▸ DATA SUPPLIED
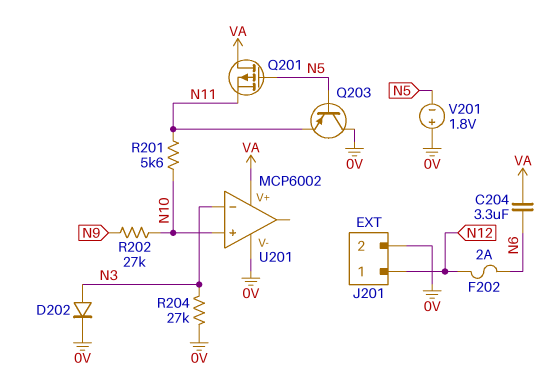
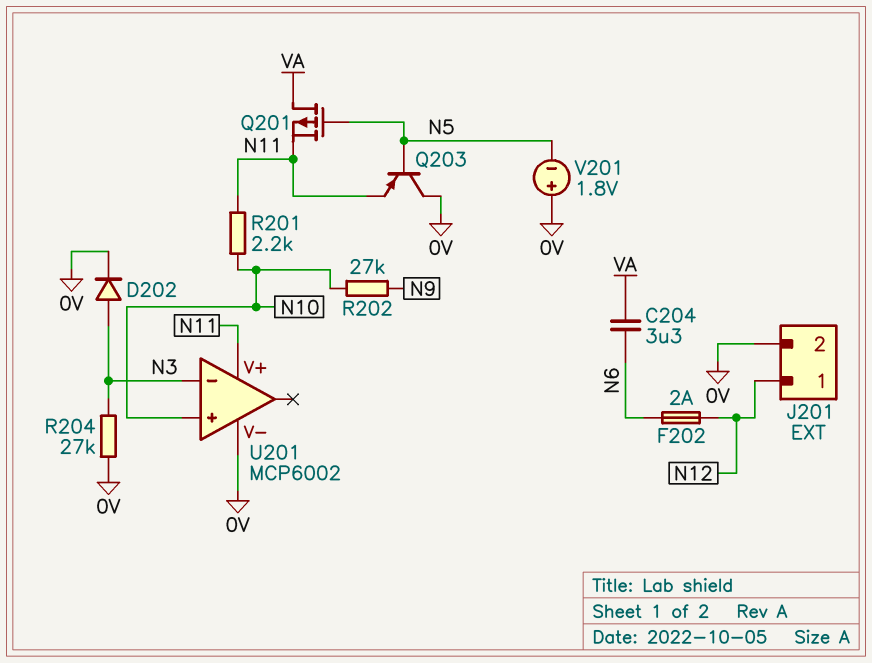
R201: 5.6k (N10, N11) -> 2.2k (N10, N11)
U201 pin V+: VA -> N11

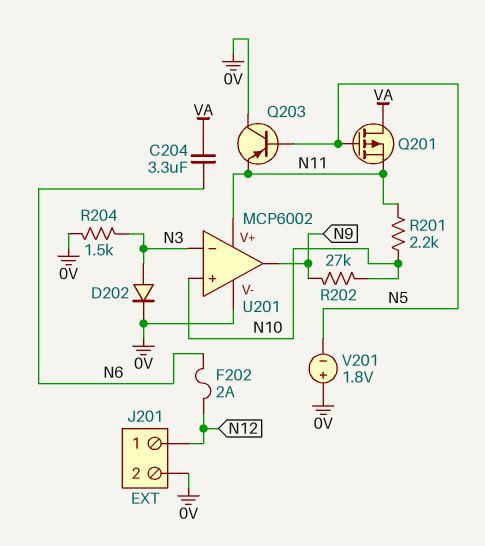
R204: 27k (0V, N3) -> 1.5k (0V, N3)
U201 pin out: none -> N9

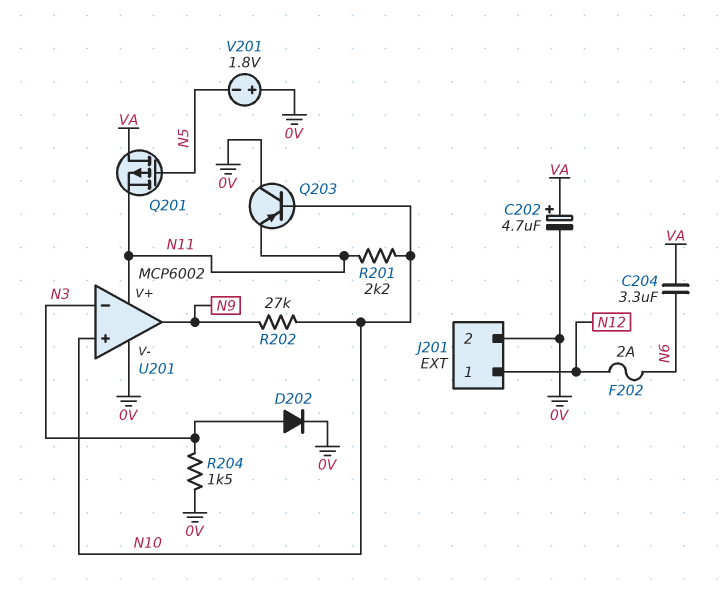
C202: none -> 4.7uF (plus VA, minus 0V)
Q203: PNP (B N5, C 0V, E N11) -> PNP (B N10, C 0V, E N11)

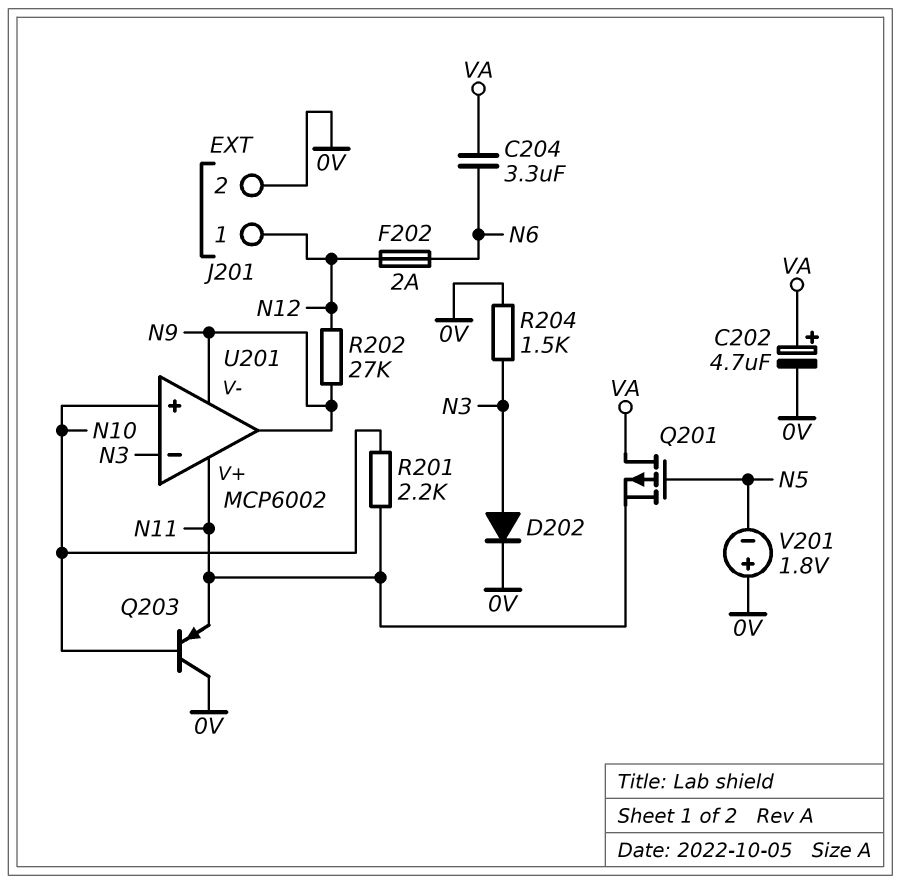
R202: 27k (N9, N10) -> 27k (N9, N12)
U201 pin V-: 0V -> N9

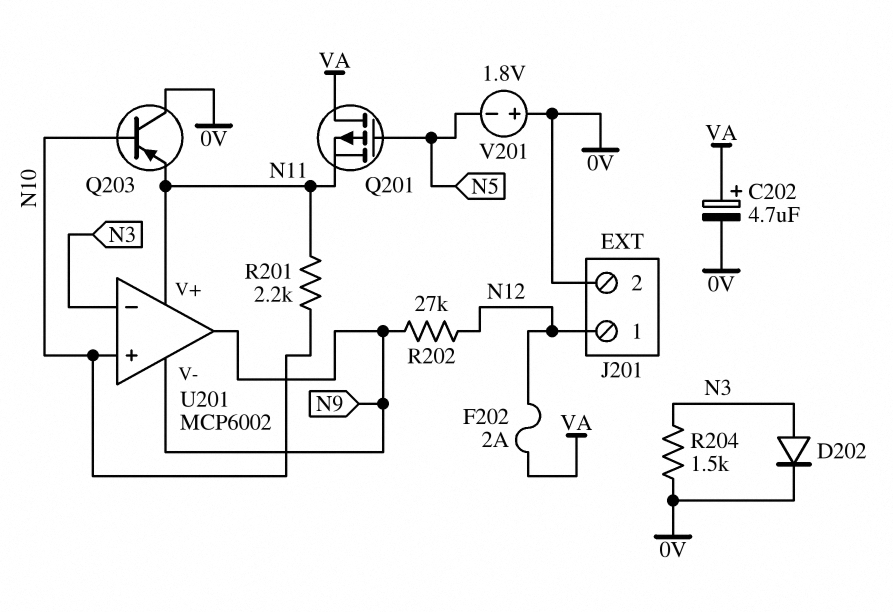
C204: 3.3uF (N6, VA) -> none
F202: 2A (N6, N12) -> 2A (N12, VA)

▸ YOUR GOAL
All of the material above is to be retyped exactly, with no pictures included.

▸ RESPONSE
R201: 5.6k (N10, N11) -> 2.2k (N10, N11)
U201 pin V+: VA -> N11

R204: 27k (0V, N3) -> 1.5k (0V, N3)
U201 pin out: none -> N9

C202: none -> 4.7uF (plus VA, minus 0V)
Q203: PNP (B N5, C 0V, E N11) -> PNP (B N10, C 0V, E N11)

R202: 27k (N9, N10) -> 27k (N9, N12)
U201 pin V-: 0V -> N9

C204: 3.3uF (N6, VA) -> none
F202: 2A (N6, N12) -> 2A (N12, VA)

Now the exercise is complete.